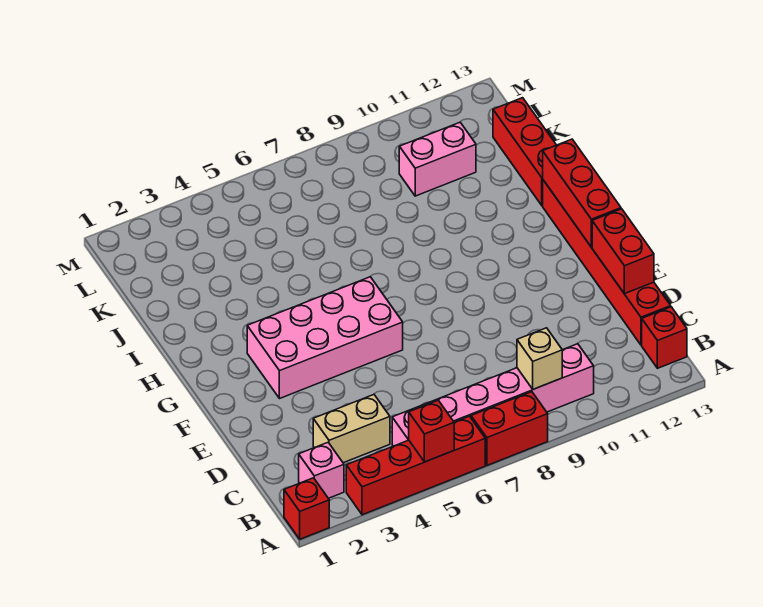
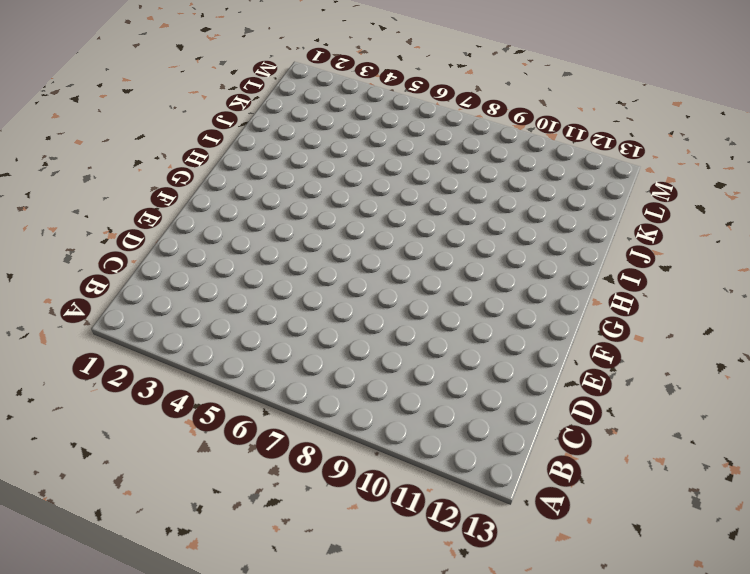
none -> red brick A1 level 1
none -> red brick A3:A6 level 1
none -> red brick A7:A8 level 1

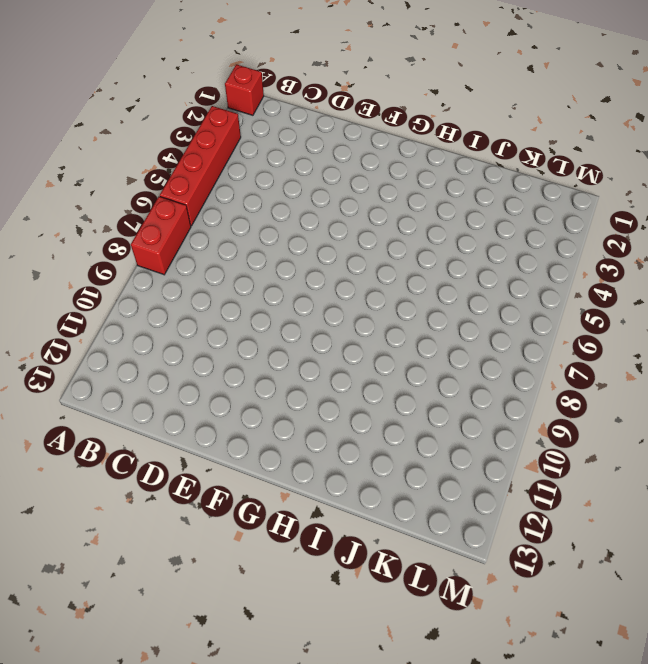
none -> pink brick B2 level 1
none -> pink brick B5:B10 level 1
none -> red brick B13 level 1

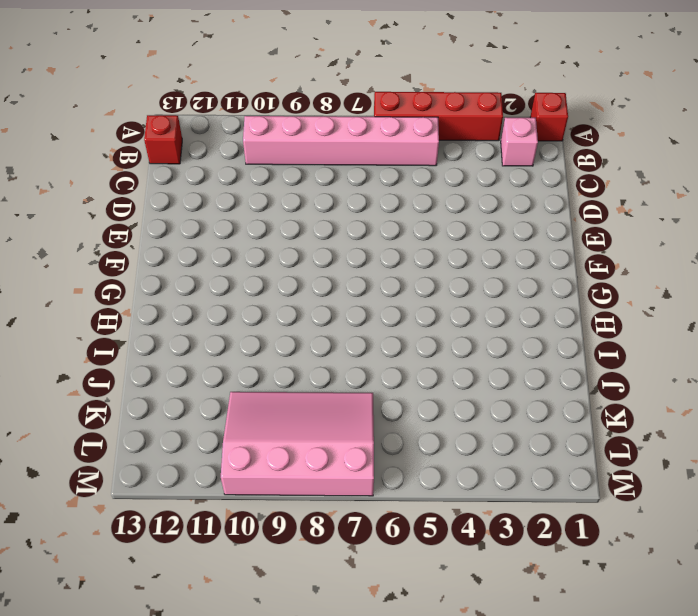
pink slope K7:M10 level 1 top M -> pink brick K10:K11 level 1
none -> red brick A7:A8 level 1
none -> tan brick C3:C4 level 1
none -> red brick C13:H13 level 1

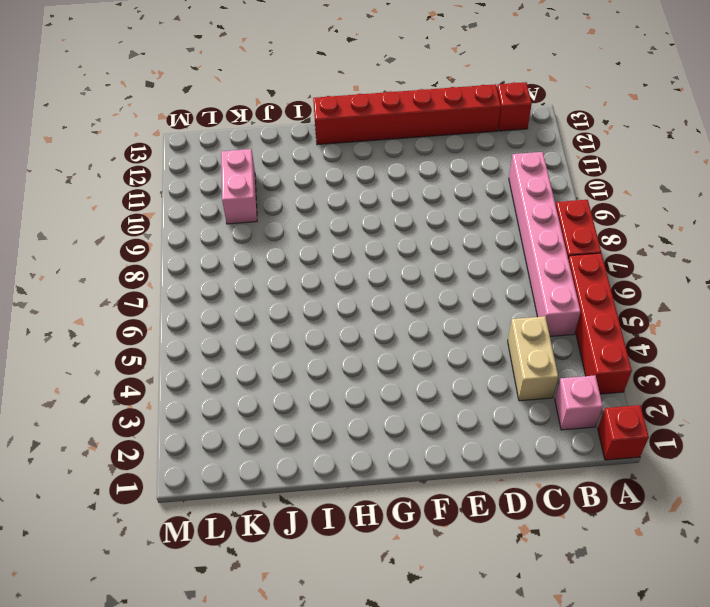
none -> pink brick F3:G6 level 1
none -> red brick I13:K13 level 1
none -> red brick A5 level 2

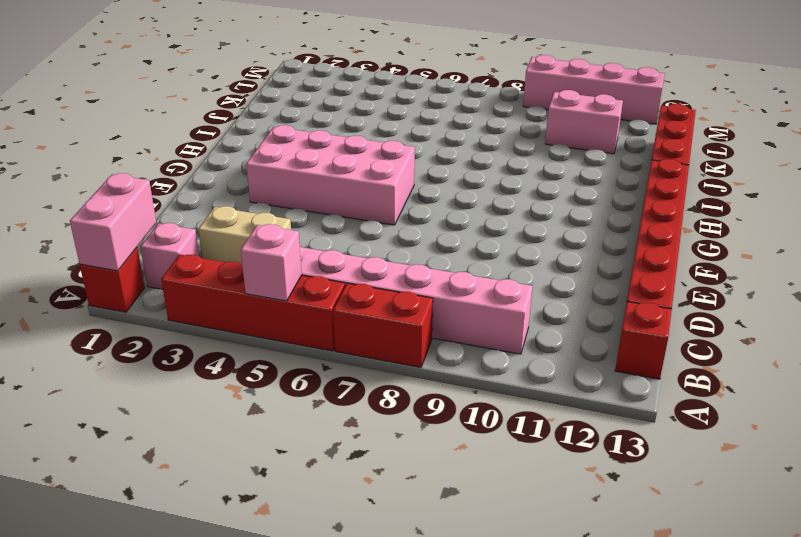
pink brick A1:B1 level 2 -> none
pink brick A5 level 2 -> red brick A5 level 2
pink brick M9:M12 level 1 -> none
none -> tan brick B9 level 2
none -> red brick D13:E13 level 2
none -> red brick F13:H13 level 2

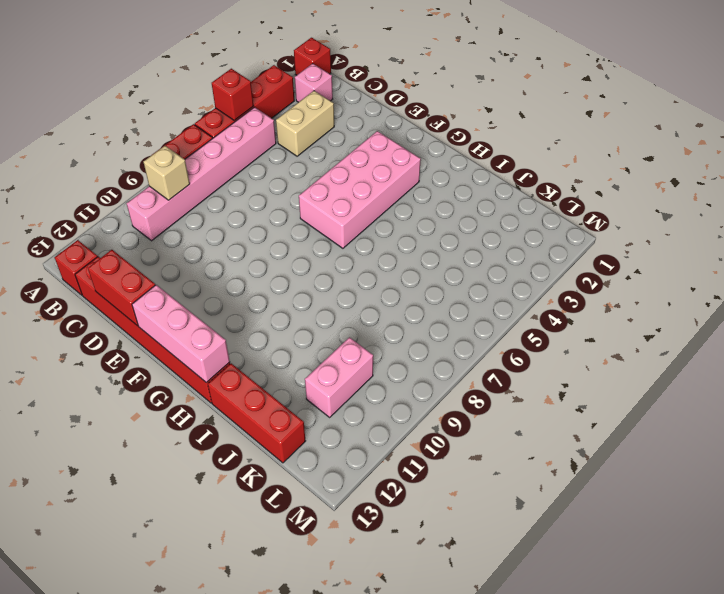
pink brick F13:H13 level 2 -> red brick F13:H13 level 2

▬▬▬

Repeat the data above word for word, without pictures.

* _THE COMPLETED TASK_:
none -> red brick A1 level 1
none -> red brick A3:A6 level 1
none -> red brick A7:A8 level 1

none -> pink brick B2 level 1
none -> pink brick B5:B10 level 1
none -> red brick B13 level 1

pink slope K7:M10 level 1 top M -> pink brick K10:K11 level 1
none -> red brick A7:A8 level 1
none -> tan brick C3:C4 level 1
none -> red brick C13:H13 level 1

none -> pink brick F3:G6 level 1
none -> red brick I13:K13 level 1
none -> red brick A5 level 2

pink brick A1:B1 level 2 -> none
pink brick A5 level 2 -> red brick A5 level 2
pink brick M9:M12 level 1 -> none
none -> tan brick B9 level 2
none -> red brick D13:E13 level 2
none -> red brick F13:H13 level 2

pink brick F13:H13 level 2 -> red brick F13:H13 level 2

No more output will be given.